**Information shown:**
((
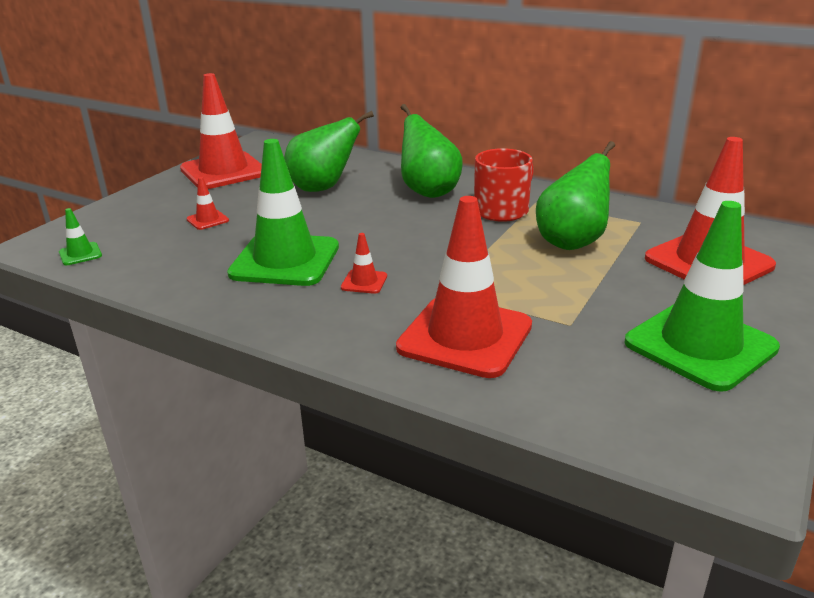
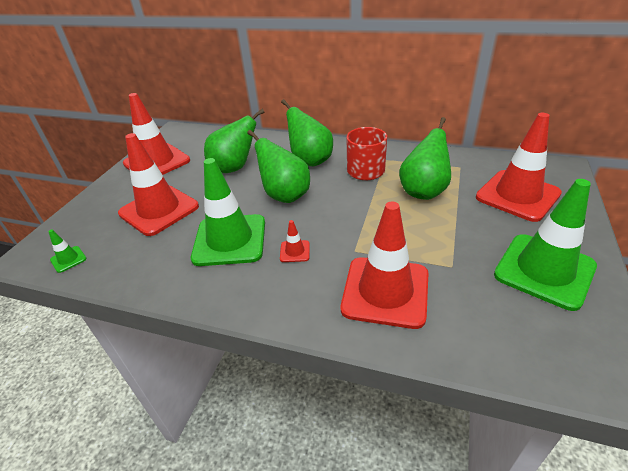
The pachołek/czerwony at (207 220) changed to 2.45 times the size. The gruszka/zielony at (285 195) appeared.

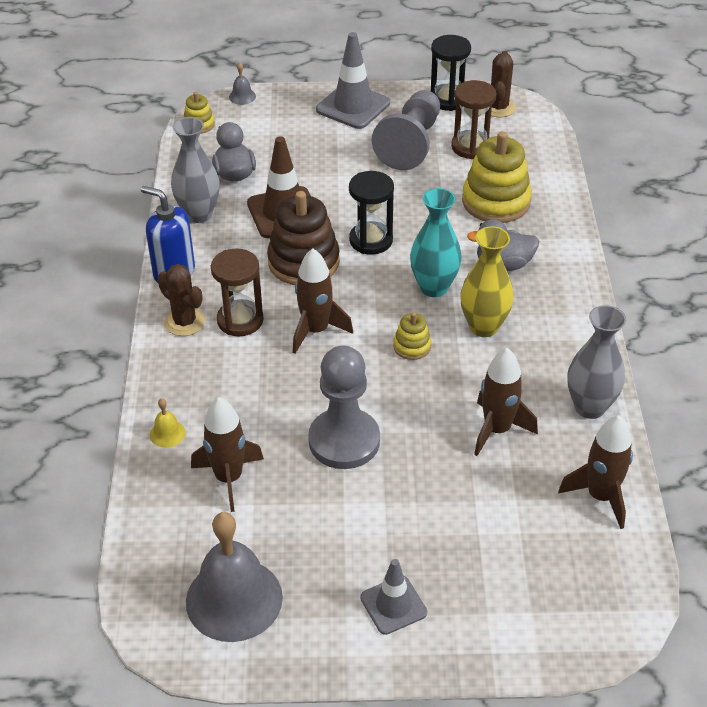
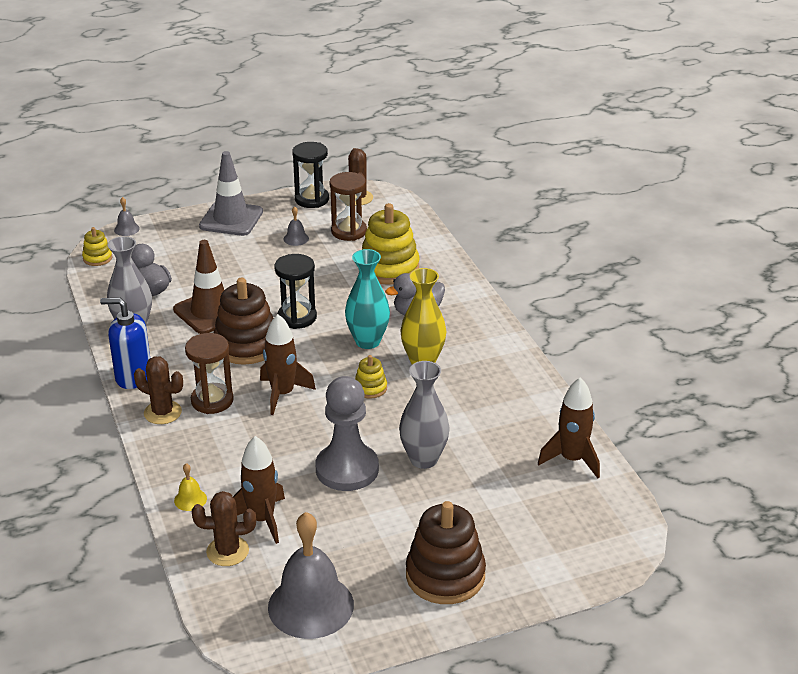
The kaktus/brązowy at (227 551) appeared. The pionek/szary at (411 144) was replaced by the dzwonek/szary at (296 238). The wazon/szary moved from (590 407) to (423 459). The pachołek/szary at (393 605) was replaced by the zabawka nakładanka/brązowy at (445 575). The rakieta/brązowy at (497 430) disappeared.

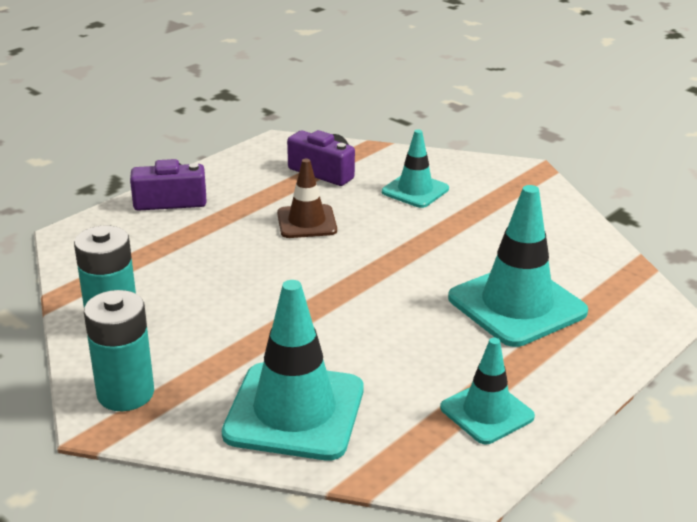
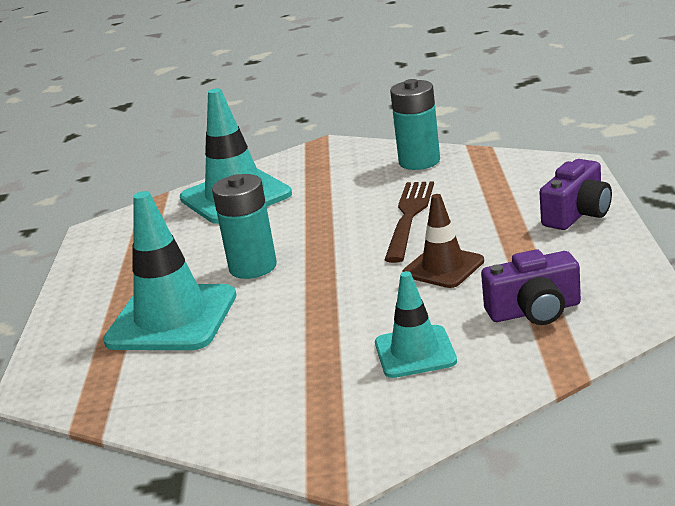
The bateria/turkusowy moved from (125 393) to (253 267). The widelec/brązowy at (409 217) appeared. The pachołek/turkusowy at (487 412) disappeared.

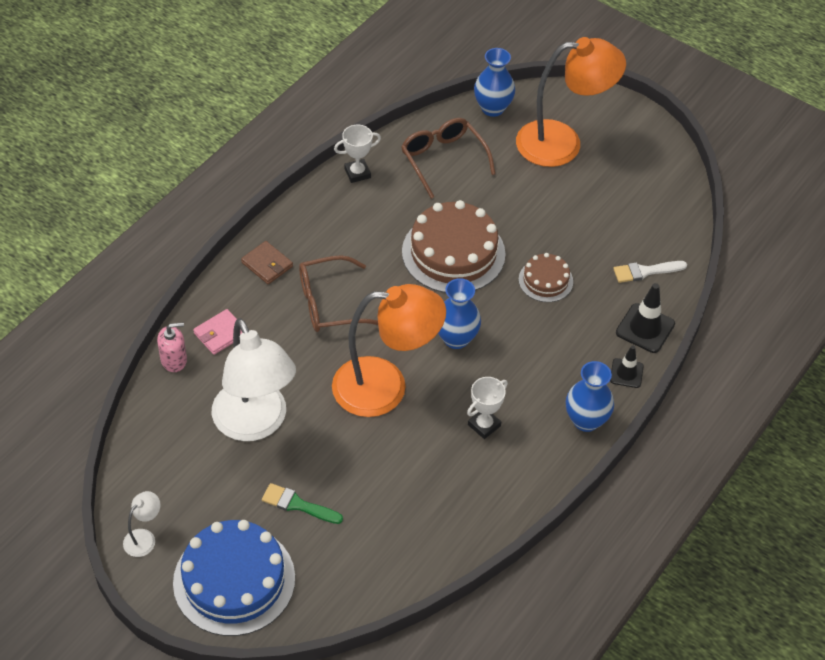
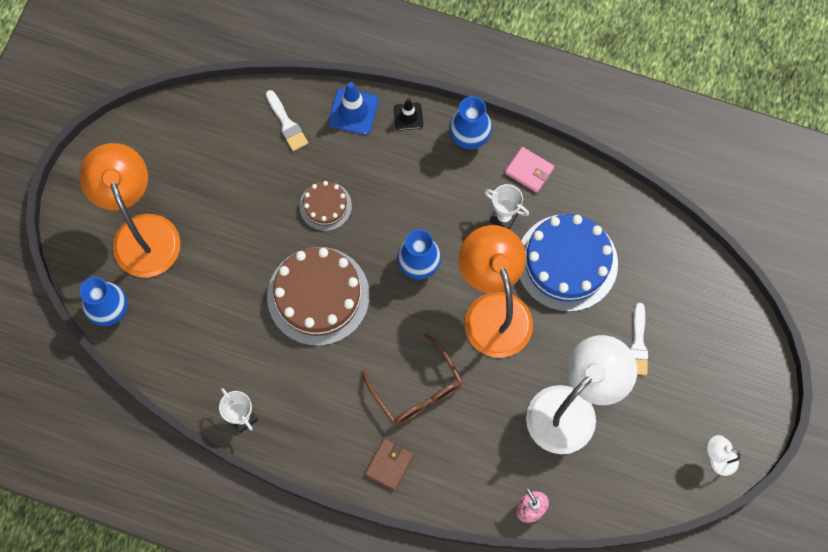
The pachołek/czarny at (645 328) became the pachołek/niebieski at (353 111). The portfel/różowy moved from (220 334) to (529 171). The tort/niebieski moved from (234 580) to (567 262). The pędzel/zielony at (297 504) became the pędzel/biały at (638 344). The okulary/brązowy at (443 159) disappeared.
))
**Problem details:** Without the pictures, print the whole listing exactly as given.

**The answer:**
The pachołek/czerwony at (207 220) changed to 2.45 times the size. The gruszka/zielony at (285 195) appeared.

The kaktus/brązowy at (227 551) appeared. The pionek/szary at (411 144) was replaced by the dzwonek/szary at (296 238). The wazon/szary moved from (590 407) to (423 459). The pachołek/szary at (393 605) was replaced by the zabawka nakładanka/brązowy at (445 575). The rakieta/brązowy at (497 430) disappeared.

The bateria/turkusowy moved from (125 393) to (253 267). The widelec/brązowy at (409 217) appeared. The pachołek/turkusowy at (487 412) disappeared.

The pachołek/czarny at (645 328) became the pachołek/niebieski at (353 111). The portfel/różowy moved from (220 334) to (529 171). The tort/niebieski moved from (234 580) to (567 262). The pędzel/zielony at (297 504) became the pędzel/biały at (638 344). The okulary/brązowy at (443 159) disappeared.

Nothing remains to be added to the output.